• _TASK PROMPT_:
Return the data below unaltered, but strip out the pictures.

• _MATERIAL SUPPLIED_:
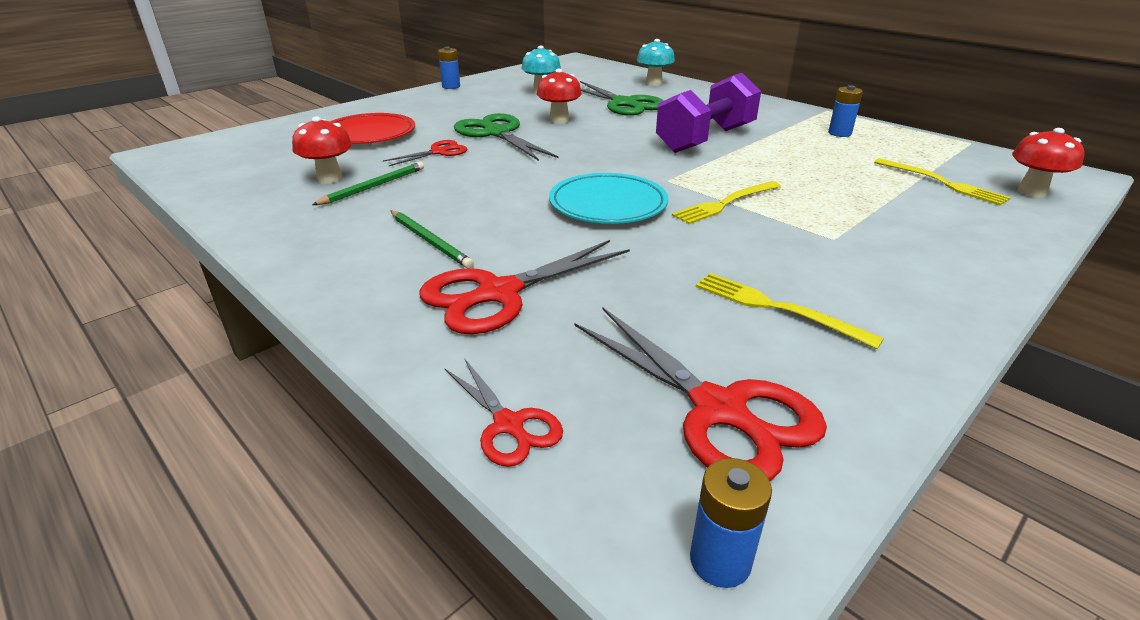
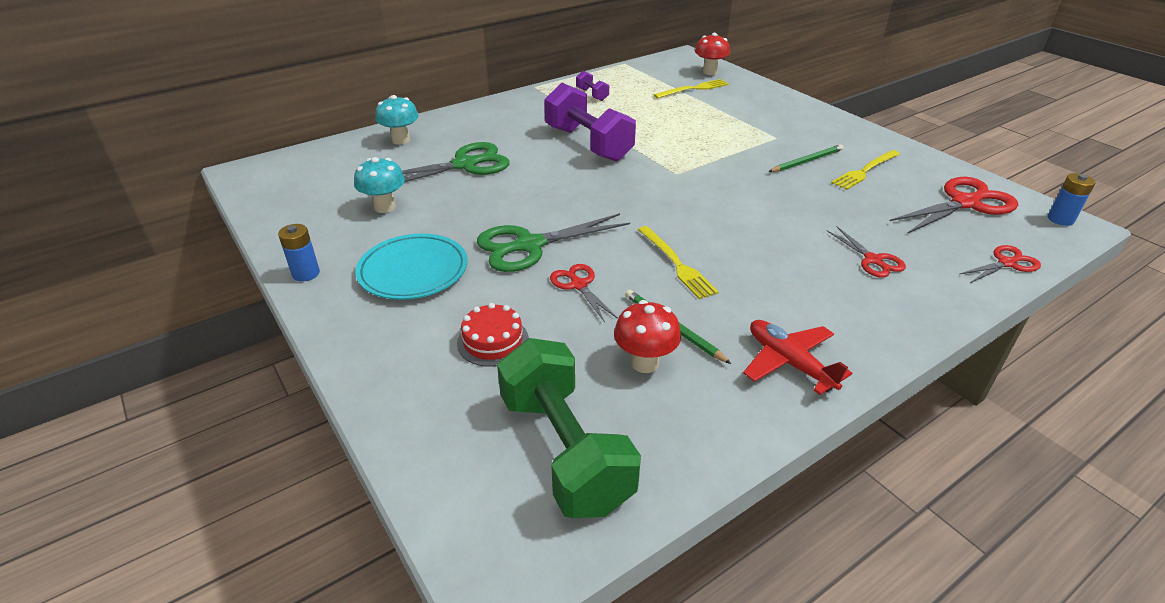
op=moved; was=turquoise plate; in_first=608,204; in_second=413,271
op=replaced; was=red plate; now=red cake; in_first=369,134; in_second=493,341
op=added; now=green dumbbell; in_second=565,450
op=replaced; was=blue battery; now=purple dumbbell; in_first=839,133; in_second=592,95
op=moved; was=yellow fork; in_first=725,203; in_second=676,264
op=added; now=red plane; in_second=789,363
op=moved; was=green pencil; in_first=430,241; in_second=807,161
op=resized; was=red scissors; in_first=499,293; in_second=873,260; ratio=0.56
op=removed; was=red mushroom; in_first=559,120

• _ANSWER_:
op=moved; was=turquoise plate; in_first=608,204; in_second=413,271
op=replaced; was=red plate; now=red cake; in_first=369,134; in_second=493,341
op=added; now=green dumbbell; in_second=565,450
op=replaced; was=blue battery; now=purple dumbbell; in_first=839,133; in_second=592,95
op=moved; was=yellow fork; in_first=725,203; in_second=676,264
op=added; now=red plane; in_second=789,363
op=moved; was=green pencil; in_first=430,241; in_second=807,161
op=resized; was=red scissors; in_first=499,293; in_second=873,260; ratio=0.56
op=removed; was=red mushroom; in_first=559,120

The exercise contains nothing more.